Task prompt — Down to the last line below, write out every line exactly, starting with the one that contains "orange truck: 5 -> 10" and leaving out the pictures.

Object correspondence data
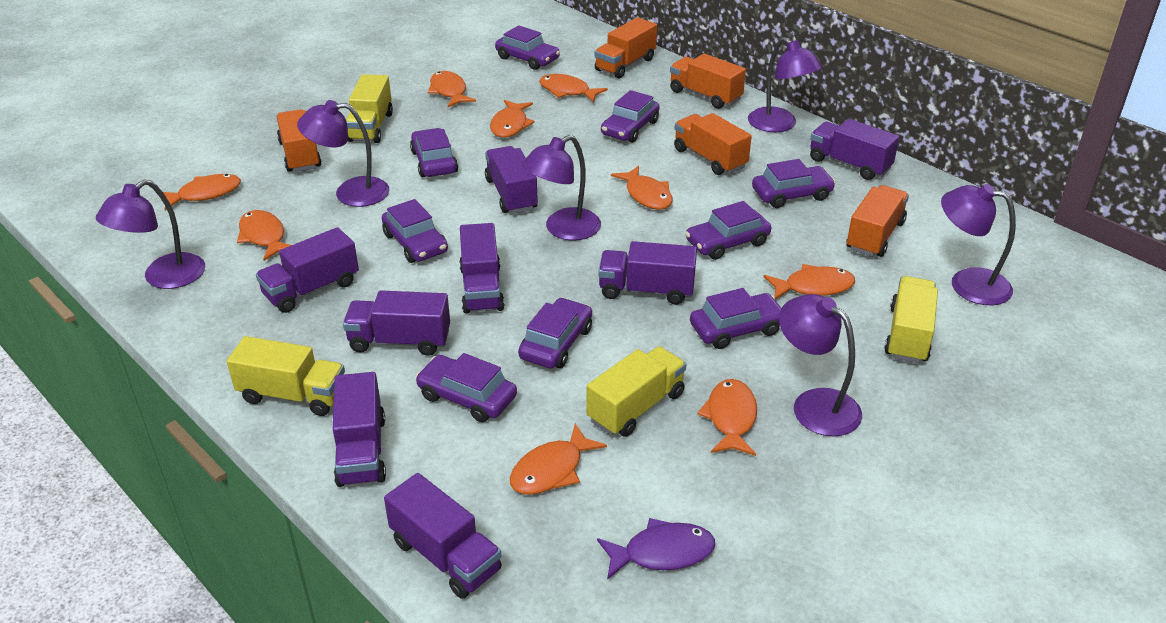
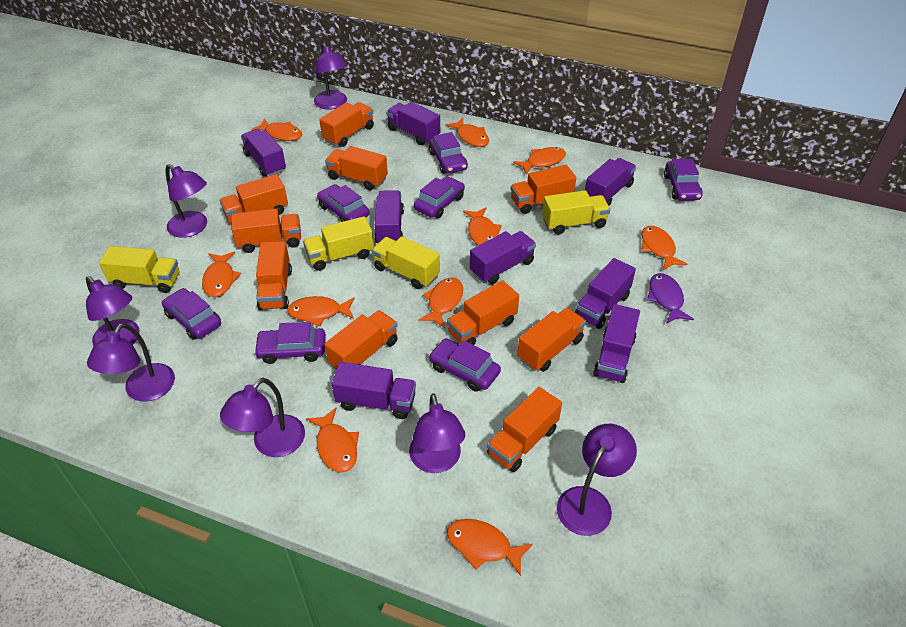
orange fish: 9 -> 10
orange truck: 5 -> 10
purple car: 9 -> 7
purple lamp: 6 -> 7

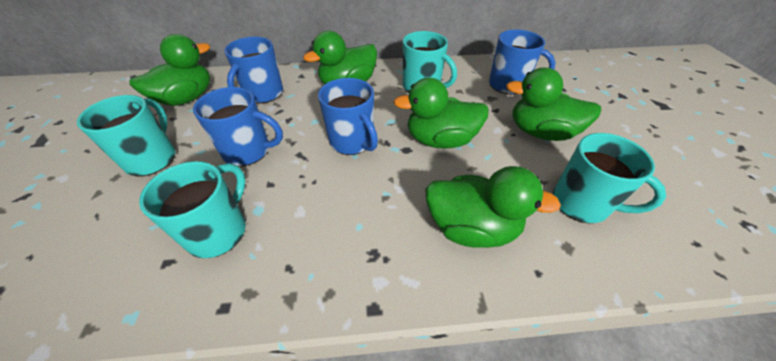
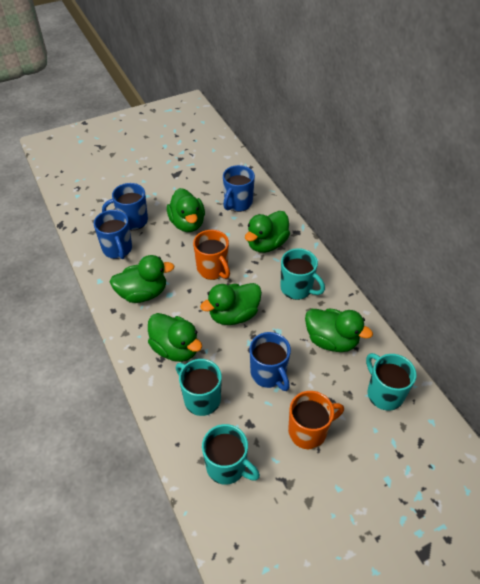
green duck: 5 -> 6
orange mug: 0 -> 2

Exercise solution —
orange truck: 5 -> 10
purple car: 9 -> 7
purple lamp: 6 -> 7

green duck: 5 -> 6
orange mug: 0 -> 2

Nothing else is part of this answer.